• [Task to complete]: A faithful copy of the entries, without any pictures, is what is needed here.

Start of Record excerpts

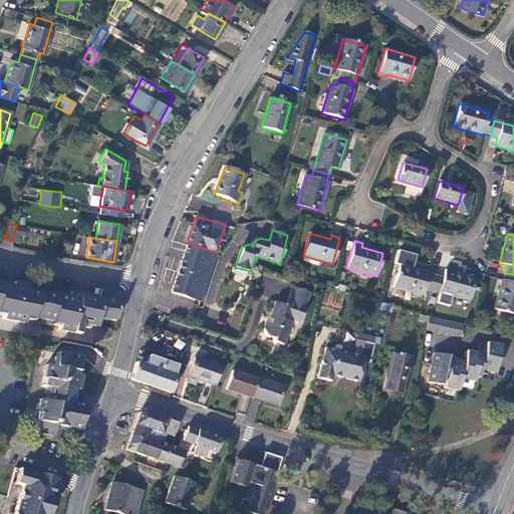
[(187,243),(171,292),(200,302),(216,252),(187,243)]
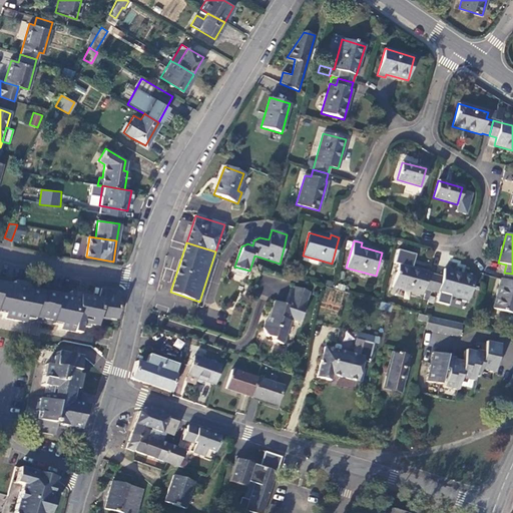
[(318,260),(303,255),(301,261),(316,265),(318,260)]
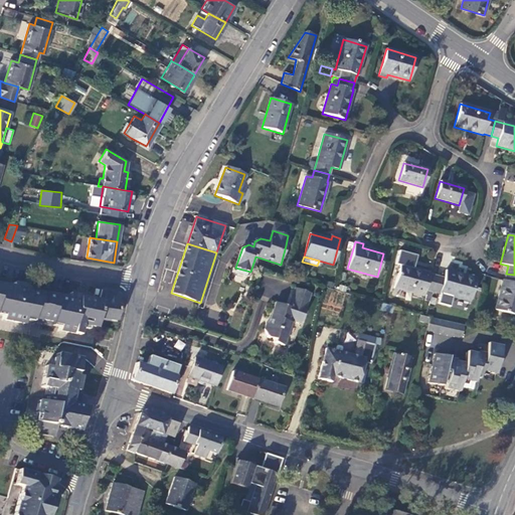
[(400,265),(393,288),(423,296),(425,290),(433,292),(437,276),(430,274),(430,273),(400,265)]
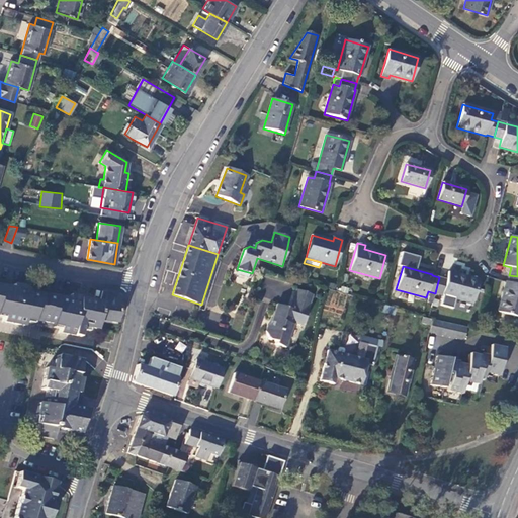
[(448,272),(446,279),(439,277),(435,293),(472,304),(479,280),(448,272)]
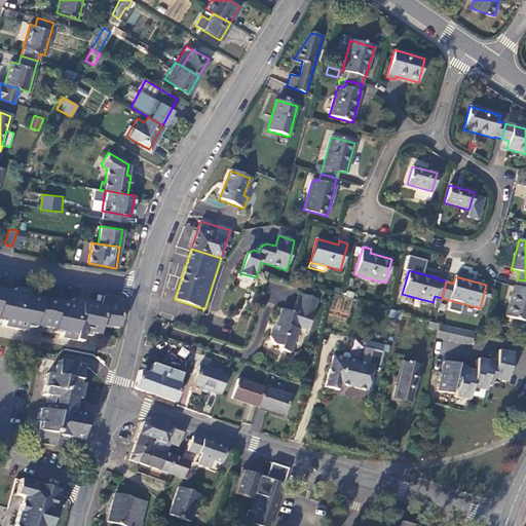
[(513,286),(504,316),(525,322),(525,280),(517,279),(515,287),(513,286)]
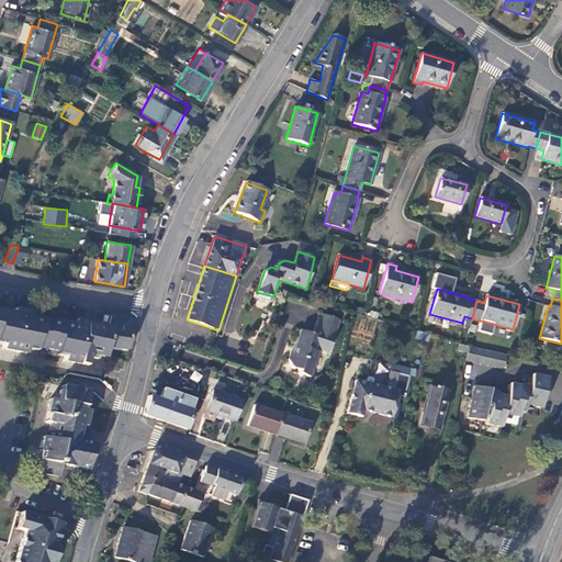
[(322,314),(315,335),(301,329),(292,353),(291,352),(288,359),(292,368),(299,370),(299,373),(310,377),(318,349),(328,352),(344,310),(325,305),(322,314)]
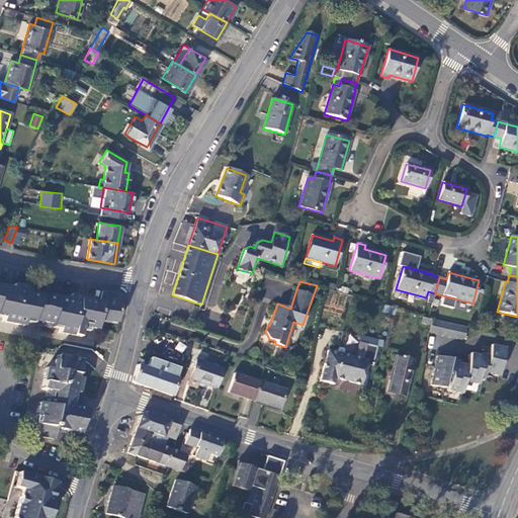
[(0,312),(4,314),(2,321),(23,325),(25,318),(60,324),(59,332),(80,336),(82,326),(97,329),(98,320),(101,303),(99,301),(80,297),(79,300),(0,285),(0,312)]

End of Record excerpts

• [Reply]:
[(187,243),(171,292),(200,302),(216,252),(187,243)]
[(318,260),(303,255),(301,261),(316,265),(318,260)]
[(400,265),(393,288),(423,296),(425,290),(433,292),(437,276),(430,274),(430,273),(400,265)]
[(448,272),(446,279),(439,277),(435,293),(472,304),(479,280),(448,272)]
[(513,286),(504,316),(525,322),(525,280),(517,279),(515,287),(513,286)]
[(322,314),(315,335),(301,329),(292,353),(291,352),(288,359),(292,368),(299,370),(299,373),(310,377),(318,349),(328,352),(344,310),(325,305),(322,314)]
[(0,312),(4,314),(2,321),(23,325),(25,318),(60,324),(59,332),(80,336),(82,326),(97,329),(98,320),(101,303),(99,301),(80,297),(79,300),(0,285),(0,312)]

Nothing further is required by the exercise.